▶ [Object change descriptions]

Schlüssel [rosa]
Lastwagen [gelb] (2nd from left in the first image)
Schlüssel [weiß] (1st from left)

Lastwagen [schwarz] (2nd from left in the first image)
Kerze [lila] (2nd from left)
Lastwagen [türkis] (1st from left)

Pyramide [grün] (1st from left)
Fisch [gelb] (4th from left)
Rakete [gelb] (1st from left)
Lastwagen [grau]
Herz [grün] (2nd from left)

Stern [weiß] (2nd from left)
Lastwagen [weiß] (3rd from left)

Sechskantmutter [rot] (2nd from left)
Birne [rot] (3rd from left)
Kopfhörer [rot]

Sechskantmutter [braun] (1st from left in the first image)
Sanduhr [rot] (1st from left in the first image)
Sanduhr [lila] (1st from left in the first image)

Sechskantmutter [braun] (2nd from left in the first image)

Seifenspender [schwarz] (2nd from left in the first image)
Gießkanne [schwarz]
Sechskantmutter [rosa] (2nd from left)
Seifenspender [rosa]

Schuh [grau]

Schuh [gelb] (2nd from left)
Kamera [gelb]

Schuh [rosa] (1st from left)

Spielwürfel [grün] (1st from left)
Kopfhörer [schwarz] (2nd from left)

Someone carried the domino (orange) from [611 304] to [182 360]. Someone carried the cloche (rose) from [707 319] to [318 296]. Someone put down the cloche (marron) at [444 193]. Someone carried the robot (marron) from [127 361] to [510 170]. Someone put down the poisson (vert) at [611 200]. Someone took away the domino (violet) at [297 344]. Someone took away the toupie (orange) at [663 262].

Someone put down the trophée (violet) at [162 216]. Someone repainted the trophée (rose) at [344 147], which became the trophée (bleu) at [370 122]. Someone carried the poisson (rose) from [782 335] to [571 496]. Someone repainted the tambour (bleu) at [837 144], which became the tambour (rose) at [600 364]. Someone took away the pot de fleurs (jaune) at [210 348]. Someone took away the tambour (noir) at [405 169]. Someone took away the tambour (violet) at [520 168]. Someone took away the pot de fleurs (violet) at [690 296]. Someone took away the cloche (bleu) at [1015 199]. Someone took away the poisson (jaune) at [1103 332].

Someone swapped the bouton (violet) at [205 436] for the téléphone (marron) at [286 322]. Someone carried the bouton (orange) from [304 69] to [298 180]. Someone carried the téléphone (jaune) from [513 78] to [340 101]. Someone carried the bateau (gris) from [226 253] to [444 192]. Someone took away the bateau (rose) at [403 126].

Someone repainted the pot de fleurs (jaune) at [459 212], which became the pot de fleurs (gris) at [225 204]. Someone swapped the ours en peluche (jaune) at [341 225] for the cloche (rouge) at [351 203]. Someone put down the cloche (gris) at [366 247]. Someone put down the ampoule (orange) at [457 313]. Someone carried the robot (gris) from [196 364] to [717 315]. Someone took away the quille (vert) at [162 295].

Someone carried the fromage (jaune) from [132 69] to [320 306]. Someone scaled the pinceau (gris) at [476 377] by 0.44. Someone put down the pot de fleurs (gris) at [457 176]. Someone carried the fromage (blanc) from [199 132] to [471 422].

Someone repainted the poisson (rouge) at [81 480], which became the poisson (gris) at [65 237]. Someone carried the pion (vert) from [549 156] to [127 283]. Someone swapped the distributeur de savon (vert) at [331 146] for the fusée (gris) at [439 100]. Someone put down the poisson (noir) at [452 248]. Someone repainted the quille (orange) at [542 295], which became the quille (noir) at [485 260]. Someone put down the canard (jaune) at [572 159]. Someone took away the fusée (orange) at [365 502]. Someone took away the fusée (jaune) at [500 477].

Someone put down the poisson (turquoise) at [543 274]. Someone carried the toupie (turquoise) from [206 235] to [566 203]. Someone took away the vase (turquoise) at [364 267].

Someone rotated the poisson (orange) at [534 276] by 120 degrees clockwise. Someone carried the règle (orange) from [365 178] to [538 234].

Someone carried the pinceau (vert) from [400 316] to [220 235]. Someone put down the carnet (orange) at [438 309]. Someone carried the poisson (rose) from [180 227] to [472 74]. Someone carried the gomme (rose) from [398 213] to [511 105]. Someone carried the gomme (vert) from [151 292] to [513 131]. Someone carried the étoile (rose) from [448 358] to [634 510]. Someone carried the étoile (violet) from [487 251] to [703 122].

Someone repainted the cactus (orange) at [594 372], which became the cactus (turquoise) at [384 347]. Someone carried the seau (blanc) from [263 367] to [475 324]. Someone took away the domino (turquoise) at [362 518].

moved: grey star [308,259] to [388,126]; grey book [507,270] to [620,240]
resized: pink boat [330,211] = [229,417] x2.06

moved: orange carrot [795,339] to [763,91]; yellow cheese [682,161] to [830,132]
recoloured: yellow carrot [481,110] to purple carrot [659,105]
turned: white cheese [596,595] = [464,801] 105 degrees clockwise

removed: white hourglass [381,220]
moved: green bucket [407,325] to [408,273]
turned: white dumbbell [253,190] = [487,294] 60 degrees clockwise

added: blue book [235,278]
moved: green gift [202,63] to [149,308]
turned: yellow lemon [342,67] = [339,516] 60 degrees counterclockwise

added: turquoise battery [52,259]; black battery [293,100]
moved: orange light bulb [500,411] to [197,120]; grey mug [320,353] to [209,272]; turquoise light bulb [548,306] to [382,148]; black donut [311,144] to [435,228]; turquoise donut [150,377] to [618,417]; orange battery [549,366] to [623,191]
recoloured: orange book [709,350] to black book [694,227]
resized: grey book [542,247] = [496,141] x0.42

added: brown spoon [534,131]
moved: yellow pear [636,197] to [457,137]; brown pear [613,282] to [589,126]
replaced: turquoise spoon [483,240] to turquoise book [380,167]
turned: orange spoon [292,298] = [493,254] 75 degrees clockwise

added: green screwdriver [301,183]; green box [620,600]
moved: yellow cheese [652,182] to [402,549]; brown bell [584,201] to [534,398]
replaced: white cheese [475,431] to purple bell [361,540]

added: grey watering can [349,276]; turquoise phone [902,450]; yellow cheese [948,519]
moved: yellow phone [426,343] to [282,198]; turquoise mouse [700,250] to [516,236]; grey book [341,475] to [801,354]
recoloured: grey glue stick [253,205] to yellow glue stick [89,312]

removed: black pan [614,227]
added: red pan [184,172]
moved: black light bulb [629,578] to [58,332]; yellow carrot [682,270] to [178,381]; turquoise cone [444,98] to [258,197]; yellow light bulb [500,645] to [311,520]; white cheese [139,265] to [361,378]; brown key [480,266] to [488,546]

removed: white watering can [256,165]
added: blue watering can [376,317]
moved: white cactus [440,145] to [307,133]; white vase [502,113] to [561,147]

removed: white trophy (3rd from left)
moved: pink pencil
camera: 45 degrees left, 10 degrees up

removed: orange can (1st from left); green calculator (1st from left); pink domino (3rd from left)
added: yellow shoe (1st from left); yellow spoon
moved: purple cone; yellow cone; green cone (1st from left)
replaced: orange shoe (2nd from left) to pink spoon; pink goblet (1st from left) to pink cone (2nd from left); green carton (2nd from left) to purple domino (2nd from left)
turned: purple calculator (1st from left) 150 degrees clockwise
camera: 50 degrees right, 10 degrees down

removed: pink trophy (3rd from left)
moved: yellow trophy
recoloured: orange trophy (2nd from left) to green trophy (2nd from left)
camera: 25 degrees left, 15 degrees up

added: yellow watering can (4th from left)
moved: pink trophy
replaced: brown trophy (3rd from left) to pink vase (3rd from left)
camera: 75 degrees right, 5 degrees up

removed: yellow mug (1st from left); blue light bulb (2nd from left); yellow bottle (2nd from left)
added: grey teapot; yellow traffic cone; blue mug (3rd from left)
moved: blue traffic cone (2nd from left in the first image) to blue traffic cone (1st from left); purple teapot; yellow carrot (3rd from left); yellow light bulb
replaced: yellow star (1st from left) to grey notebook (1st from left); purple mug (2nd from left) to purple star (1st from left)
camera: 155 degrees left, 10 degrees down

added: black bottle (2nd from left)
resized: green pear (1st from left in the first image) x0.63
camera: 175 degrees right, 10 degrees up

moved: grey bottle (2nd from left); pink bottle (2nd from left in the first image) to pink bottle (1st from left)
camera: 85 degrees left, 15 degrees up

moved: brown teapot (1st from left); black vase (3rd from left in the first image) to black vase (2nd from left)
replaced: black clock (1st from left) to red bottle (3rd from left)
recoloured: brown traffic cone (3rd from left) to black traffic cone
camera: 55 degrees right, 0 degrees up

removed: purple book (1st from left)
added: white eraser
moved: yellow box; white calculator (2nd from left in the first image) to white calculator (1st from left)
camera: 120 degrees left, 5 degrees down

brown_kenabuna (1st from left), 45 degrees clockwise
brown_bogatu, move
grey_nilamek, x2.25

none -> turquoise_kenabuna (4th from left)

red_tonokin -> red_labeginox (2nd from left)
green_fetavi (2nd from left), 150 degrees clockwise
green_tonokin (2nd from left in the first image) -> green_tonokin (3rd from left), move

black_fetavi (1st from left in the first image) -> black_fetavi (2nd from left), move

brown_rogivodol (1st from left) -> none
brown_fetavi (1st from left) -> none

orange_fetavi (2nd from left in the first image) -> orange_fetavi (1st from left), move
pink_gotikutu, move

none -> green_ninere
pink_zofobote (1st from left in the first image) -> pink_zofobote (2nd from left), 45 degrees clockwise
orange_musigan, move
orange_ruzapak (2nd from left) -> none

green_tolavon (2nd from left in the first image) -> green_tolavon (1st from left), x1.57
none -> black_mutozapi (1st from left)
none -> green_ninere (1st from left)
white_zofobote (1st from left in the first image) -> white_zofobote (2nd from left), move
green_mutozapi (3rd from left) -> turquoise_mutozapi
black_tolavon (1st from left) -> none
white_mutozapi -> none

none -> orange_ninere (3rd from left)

▶ [YOUR TASK] Within the data above, the lines from the one with "Someone put down the poisson (turquoise)" to the one with "turned: white cheese" must be repeated exactly; no other line belongs in the answer.

▶ [EXERCISE SOLUTION]
Someone put down the poisson (turquoise) at [543 274]. Someone carried the toupie (turquoise) from [206 235] to [566 203]. Someone took away the vase (turquoise) at [364 267].

Someone rotated the poisson (orange) at [534 276] by 120 degrees clockwise. Someone carried the règle (orange) from [365 178] to [538 234].

Someone carried the pinceau (vert) from [400 316] to [220 235]. Someone put down the carnet (orange) at [438 309]. Someone carried the poisson (rose) from [180 227] to [472 74]. Someone carried the gomme (rose) from [398 213] to [511 105]. Someone carried the gomme (vert) from [151 292] to [513 131]. Someone carried the étoile (rose) from [448 358] to [634 510]. Someone carried the étoile (violet) from [487 251] to [703 122].

Someone repainted the cactus (orange) at [594 372], which became the cactus (turquoise) at [384 347]. Someone carried the seau (blanc) from [263 367] to [475 324]. Someone took away the domino (turquoise) at [362 518].

moved: grey star [308,259] to [388,126]; grey book [507,270] to [620,240]
resized: pink boat [330,211] = [229,417] x2.06

moved: orange carrot [795,339] to [763,91]; yellow cheese [682,161] to [830,132]
recoloured: yellow carrot [481,110] to purple carrot [659,105]
turned: white cheese [596,595] = [464,801] 105 degrees clockwise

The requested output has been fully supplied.